> _Required work_:
Transcribe the entries below exactly as they appear.

*** Data Section Begins ***

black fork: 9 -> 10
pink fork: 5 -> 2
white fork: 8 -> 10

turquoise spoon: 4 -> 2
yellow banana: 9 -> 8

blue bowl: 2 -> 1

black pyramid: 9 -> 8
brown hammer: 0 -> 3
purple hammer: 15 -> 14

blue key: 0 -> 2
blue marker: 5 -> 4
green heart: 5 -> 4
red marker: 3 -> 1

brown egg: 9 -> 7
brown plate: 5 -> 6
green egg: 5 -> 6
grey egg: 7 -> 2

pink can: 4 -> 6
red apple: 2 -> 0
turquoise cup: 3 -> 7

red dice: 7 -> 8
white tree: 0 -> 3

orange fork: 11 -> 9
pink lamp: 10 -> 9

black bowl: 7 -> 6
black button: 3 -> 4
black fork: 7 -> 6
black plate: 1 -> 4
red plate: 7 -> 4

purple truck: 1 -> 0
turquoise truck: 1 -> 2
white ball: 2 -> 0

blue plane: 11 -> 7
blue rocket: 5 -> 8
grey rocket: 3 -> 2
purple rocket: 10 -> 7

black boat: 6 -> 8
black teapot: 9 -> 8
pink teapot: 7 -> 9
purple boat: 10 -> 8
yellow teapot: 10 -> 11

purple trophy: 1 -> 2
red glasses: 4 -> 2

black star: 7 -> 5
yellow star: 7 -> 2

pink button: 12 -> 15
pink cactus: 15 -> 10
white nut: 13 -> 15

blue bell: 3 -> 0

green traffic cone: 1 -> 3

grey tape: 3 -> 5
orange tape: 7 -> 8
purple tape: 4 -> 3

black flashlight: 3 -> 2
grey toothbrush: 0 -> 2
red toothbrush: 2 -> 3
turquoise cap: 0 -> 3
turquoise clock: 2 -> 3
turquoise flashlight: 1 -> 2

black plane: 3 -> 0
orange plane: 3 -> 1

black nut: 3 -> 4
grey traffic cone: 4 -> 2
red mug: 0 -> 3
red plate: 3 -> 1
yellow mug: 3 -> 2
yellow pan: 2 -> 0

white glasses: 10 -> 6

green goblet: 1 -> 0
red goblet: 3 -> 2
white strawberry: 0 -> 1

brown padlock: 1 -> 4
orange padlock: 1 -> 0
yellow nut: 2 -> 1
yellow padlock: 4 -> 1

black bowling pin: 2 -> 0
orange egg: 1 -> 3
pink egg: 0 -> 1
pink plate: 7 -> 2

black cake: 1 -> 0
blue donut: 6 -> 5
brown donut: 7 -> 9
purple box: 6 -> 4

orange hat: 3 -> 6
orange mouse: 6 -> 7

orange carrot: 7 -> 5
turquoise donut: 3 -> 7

*** Data Section Ends ***

> _Answer space_:
black fork: 9 -> 10
pink fork: 5 -> 2
white fork: 8 -> 10

turquoise spoon: 4 -> 2
yellow banana: 9 -> 8

blue bowl: 2 -> 1

black pyramid: 9 -> 8
brown hammer: 0 -> 3
purple hammer: 15 -> 14

blue key: 0 -> 2
blue marker: 5 -> 4
green heart: 5 -> 4
red marker: 3 -> 1

brown egg: 9 -> 7
brown plate: 5 -> 6
green egg: 5 -> 6
grey egg: 7 -> 2

pink can: 4 -> 6
red apple: 2 -> 0
turquoise cup: 3 -> 7

red dice: 7 -> 8
white tree: 0 -> 3

orange fork: 11 -> 9
pink lamp: 10 -> 9

black bowl: 7 -> 6
black button: 3 -> 4
black fork: 7 -> 6
black plate: 1 -> 4
red plate: 7 -> 4

purple truck: 1 -> 0
turquoise truck: 1 -> 2
white ball: 2 -> 0

blue plane: 11 -> 7
blue rocket: 5 -> 8
grey rocket: 3 -> 2
purple rocket: 10 -> 7

black boat: 6 -> 8
black teapot: 9 -> 8
pink teapot: 7 -> 9
purple boat: 10 -> 8
yellow teapot: 10 -> 11

purple trophy: 1 -> 2
red glasses: 4 -> 2

black star: 7 -> 5
yellow star: 7 -> 2

pink button: 12 -> 15
pink cactus: 15 -> 10
white nut: 13 -> 15

blue bell: 3 -> 0

green traffic cone: 1 -> 3

grey tape: 3 -> 5
orange tape: 7 -> 8
purple tape: 4 -> 3

black flashlight: 3 -> 2
grey toothbrush: 0 -> 2
red toothbrush: 2 -> 3
turquoise cap: 0 -> 3
turquoise clock: 2 -> 3
turquoise flashlight: 1 -> 2

black plane: 3 -> 0
orange plane: 3 -> 1

black nut: 3 -> 4
grey traffic cone: 4 -> 2
red mug: 0 -> 3
red plate: 3 -> 1
yellow mug: 3 -> 2
yellow pan: 2 -> 0

white glasses: 10 -> 6

green goblet: 1 -> 0
red goblet: 3 -> 2
white strawberry: 0 -> 1

brown padlock: 1 -> 4
orange padlock: 1 -> 0
yellow nut: 2 -> 1
yellow padlock: 4 -> 1

black bowling pin: 2 -> 0
orange egg: 1 -> 3
pink egg: 0 -> 1
pink plate: 7 -> 2

black cake: 1 -> 0
blue donut: 6 -> 5
brown donut: 7 -> 9
purple box: 6 -> 4

orange hat: 3 -> 6
orange mouse: 6 -> 7

orange carrot: 7 -> 5
turquoise donut: 3 -> 7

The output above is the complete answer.